+++ Data supplied

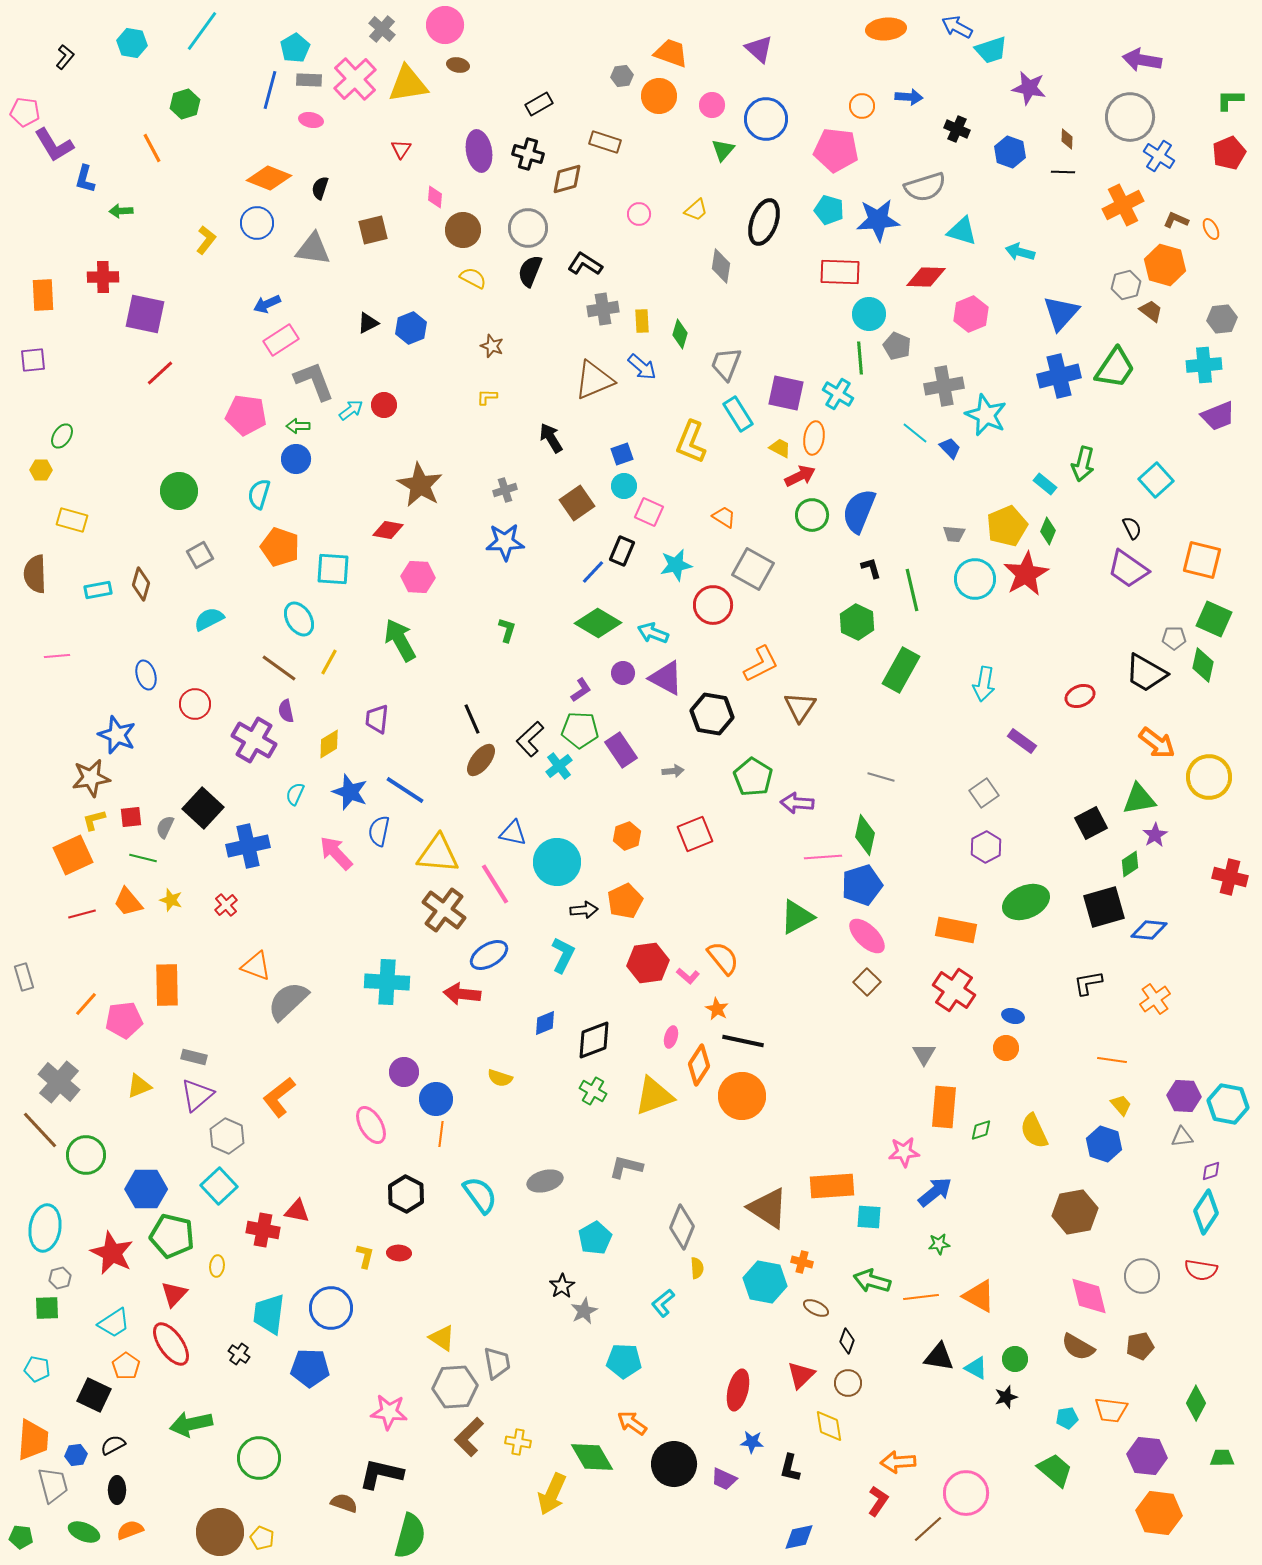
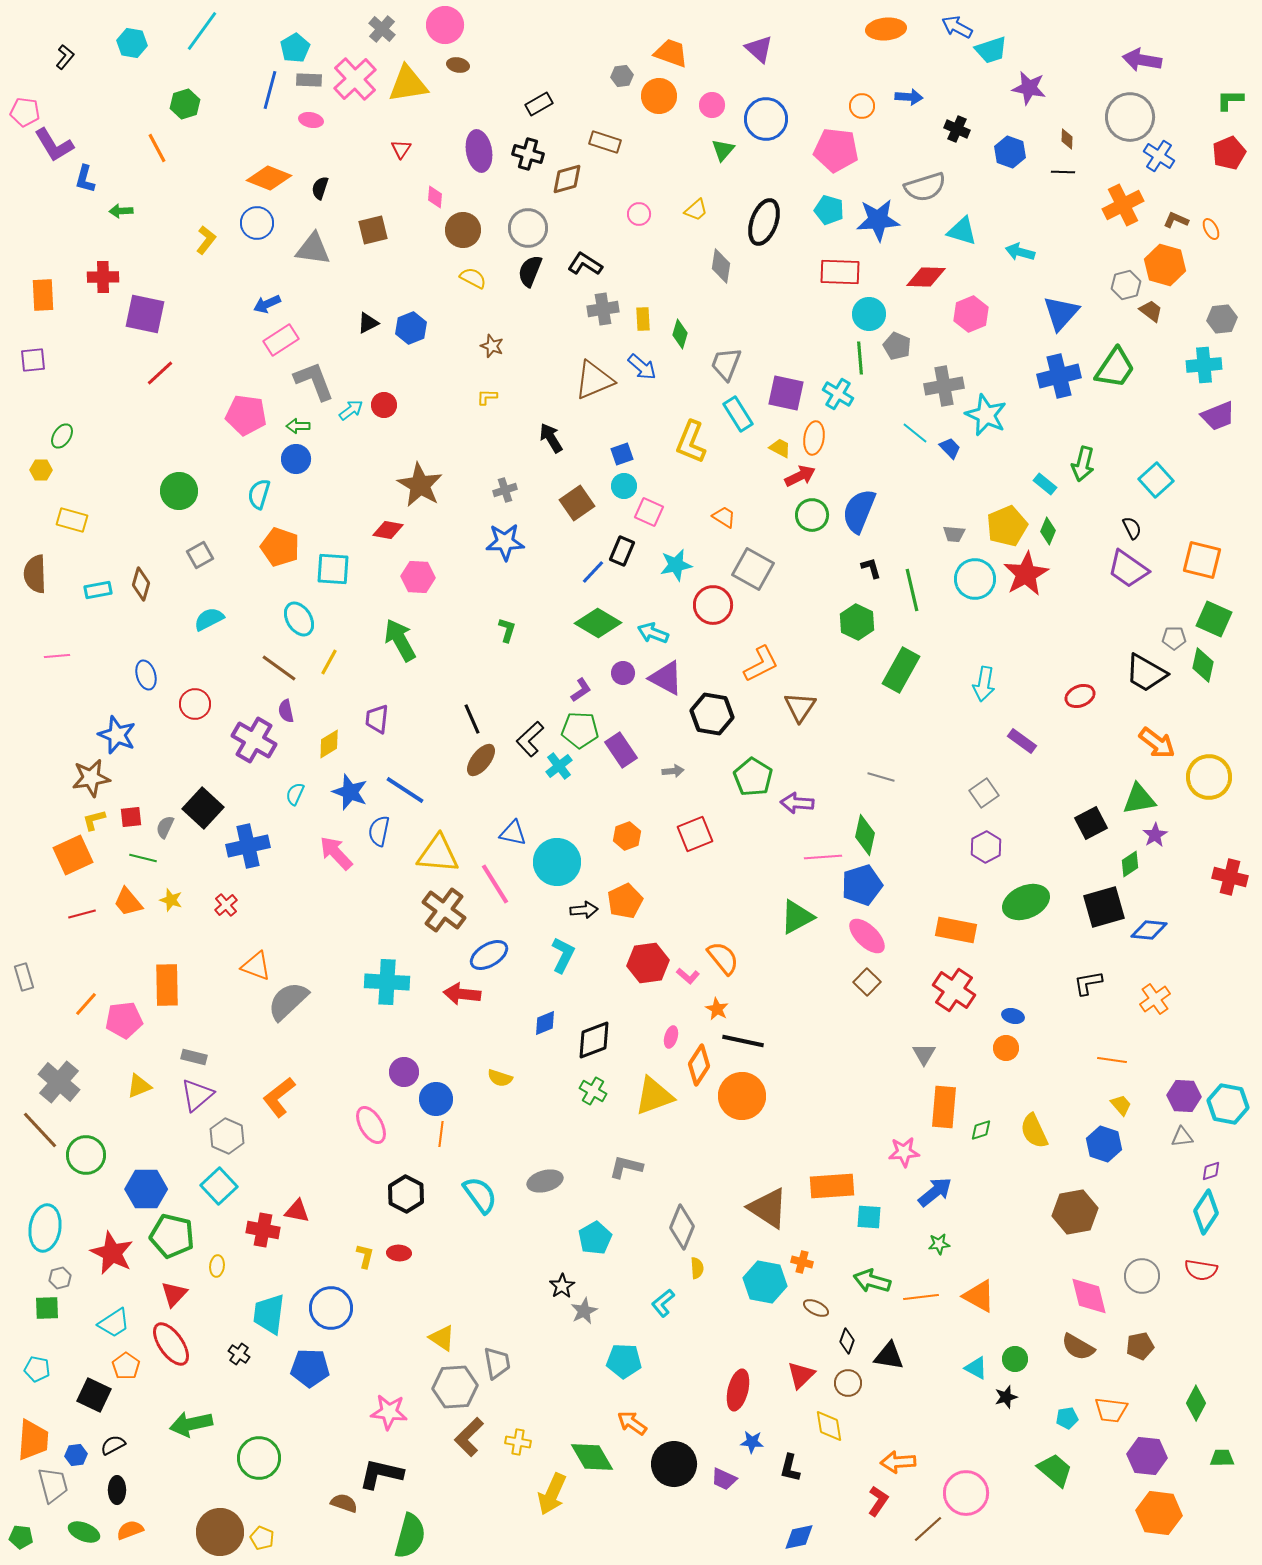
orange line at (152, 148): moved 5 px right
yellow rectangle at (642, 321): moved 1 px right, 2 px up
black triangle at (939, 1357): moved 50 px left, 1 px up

++++++
+++ Data supplied

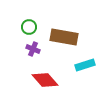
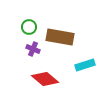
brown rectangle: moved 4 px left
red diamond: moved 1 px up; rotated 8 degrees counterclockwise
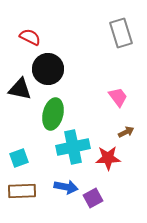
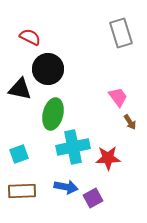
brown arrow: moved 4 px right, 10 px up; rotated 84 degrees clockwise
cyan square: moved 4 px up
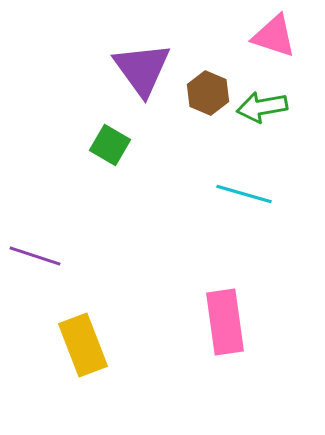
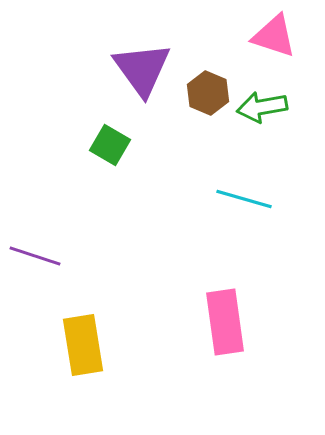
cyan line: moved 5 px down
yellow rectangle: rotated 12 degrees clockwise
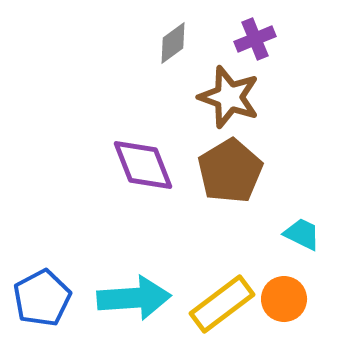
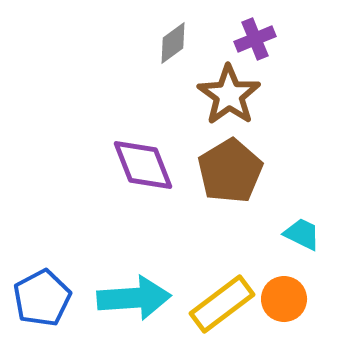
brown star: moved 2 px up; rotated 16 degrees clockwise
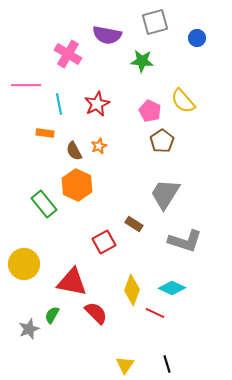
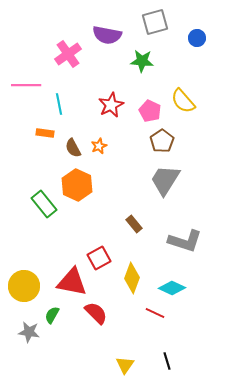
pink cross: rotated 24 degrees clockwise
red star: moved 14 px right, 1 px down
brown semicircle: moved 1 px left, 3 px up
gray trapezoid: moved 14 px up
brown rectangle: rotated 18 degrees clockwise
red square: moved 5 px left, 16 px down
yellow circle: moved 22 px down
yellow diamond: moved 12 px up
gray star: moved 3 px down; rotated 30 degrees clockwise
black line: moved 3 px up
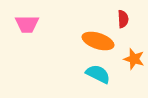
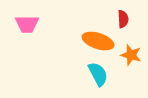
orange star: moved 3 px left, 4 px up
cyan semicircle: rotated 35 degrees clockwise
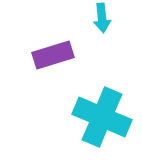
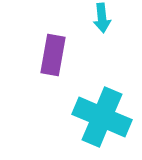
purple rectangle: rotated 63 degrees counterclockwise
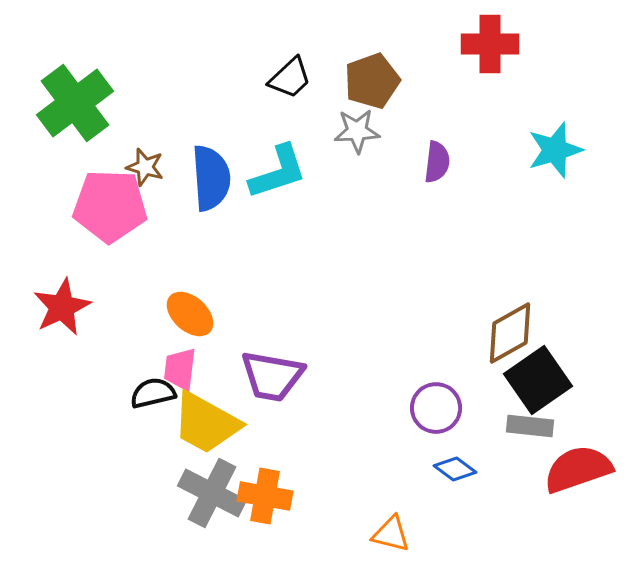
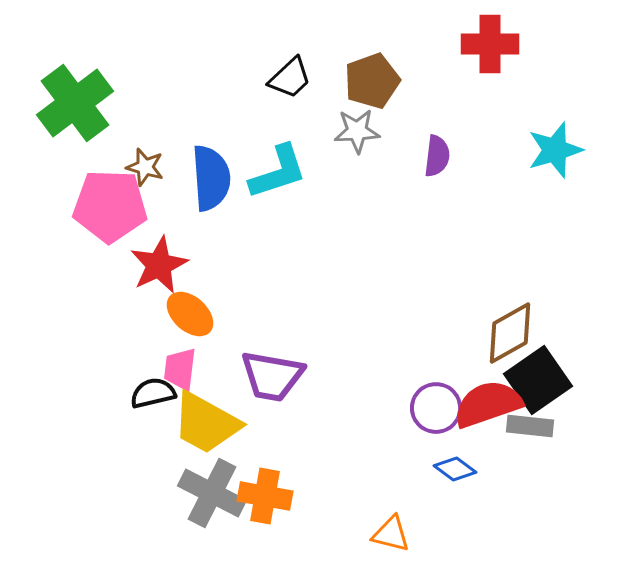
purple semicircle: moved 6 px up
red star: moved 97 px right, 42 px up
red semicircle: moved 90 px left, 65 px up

++++++

(Task brief)
Your reply should hold nothing but the lines above, from the one containing "cyan semicircle: rotated 35 degrees clockwise" to the one containing "red semicircle: moved 90 px left, 65 px up", reproduced exactly minus the pictures.

(Result of this task)
cyan semicircle: rotated 35 degrees clockwise
purple rectangle: rotated 63 degrees counterclockwise
purple semicircle: moved 6 px up
red star: moved 97 px right, 42 px up
red semicircle: moved 90 px left, 65 px up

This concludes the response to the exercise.